• **Work request**: Copy out the whole listing exactly as given. Skip the pictures.

• **Dataset records**:
◇ ◇ ◇ ◇

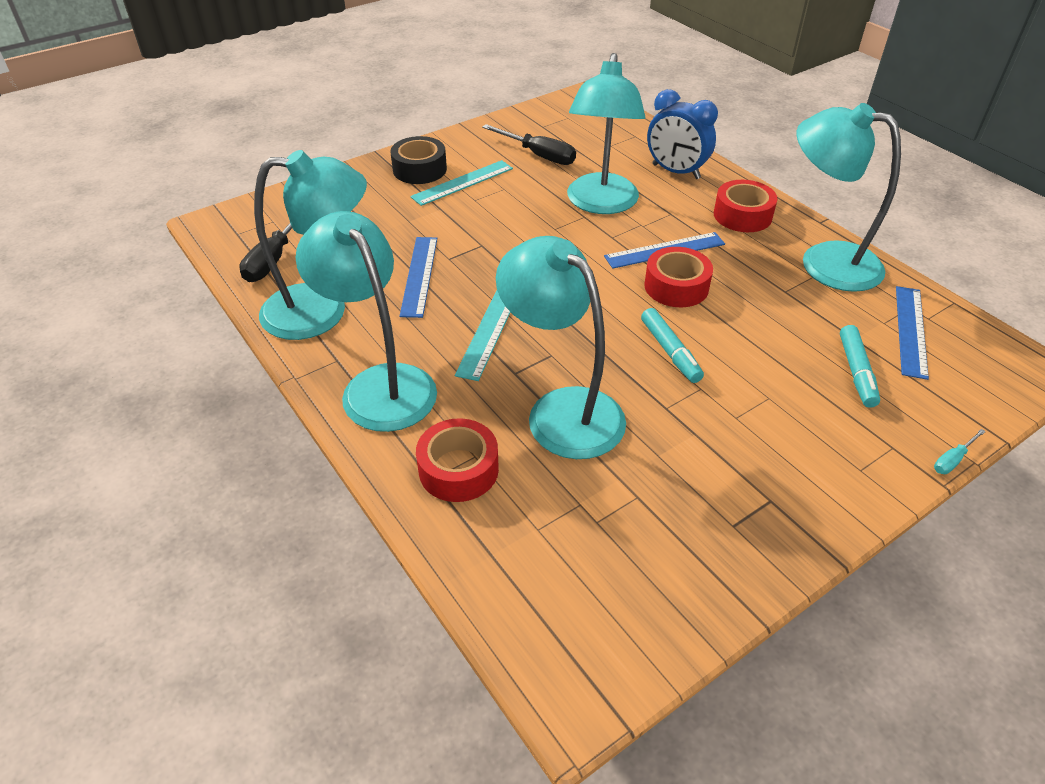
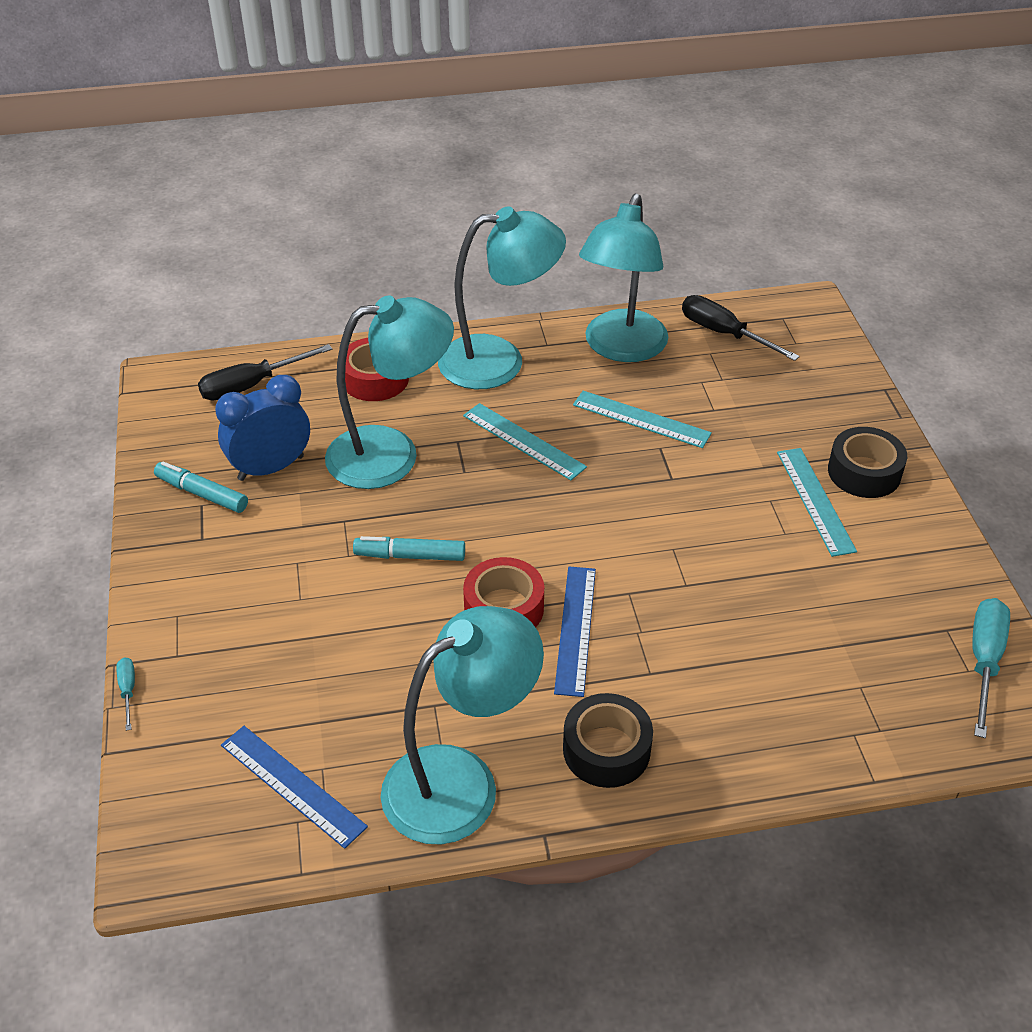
camera: 115 degrees right, 0 degrees up
blue ruler [400,237,437,318] -> turquoise ruler [573,391,712,448]
black screwdriver [482,124,576,165] -> black screwdriver moved to [198,344,332,401]
turquoise lamp [567,53,645,214] -> none
blue clock [647,89,718,179] -> blue clock moved to [215,375,310,481]
red tape [714,180,778,232] -> black tape [563,693,653,788]
turquoise marker [840,325,880,408] -> turquoise marker moved to [154,461,248,513]
none -> turquoise screwdriver [972,598,1010,738]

◇ ◇ ◇ ◇

• **Reply to the task**:
camera: 115 degrees right, 0 degrees up
blue ruler [400,237,437,318] -> turquoise ruler [573,391,712,448]
black screwdriver [482,124,576,165] -> black screwdriver moved to [198,344,332,401]
turquoise lamp [567,53,645,214] -> none
blue clock [647,89,718,179] -> blue clock moved to [215,375,310,481]
red tape [714,180,778,232] -> black tape [563,693,653,788]
turquoise marker [840,325,880,408] -> turquoise marker moved to [154,461,248,513]
none -> turquoise screwdriver [972,598,1010,738]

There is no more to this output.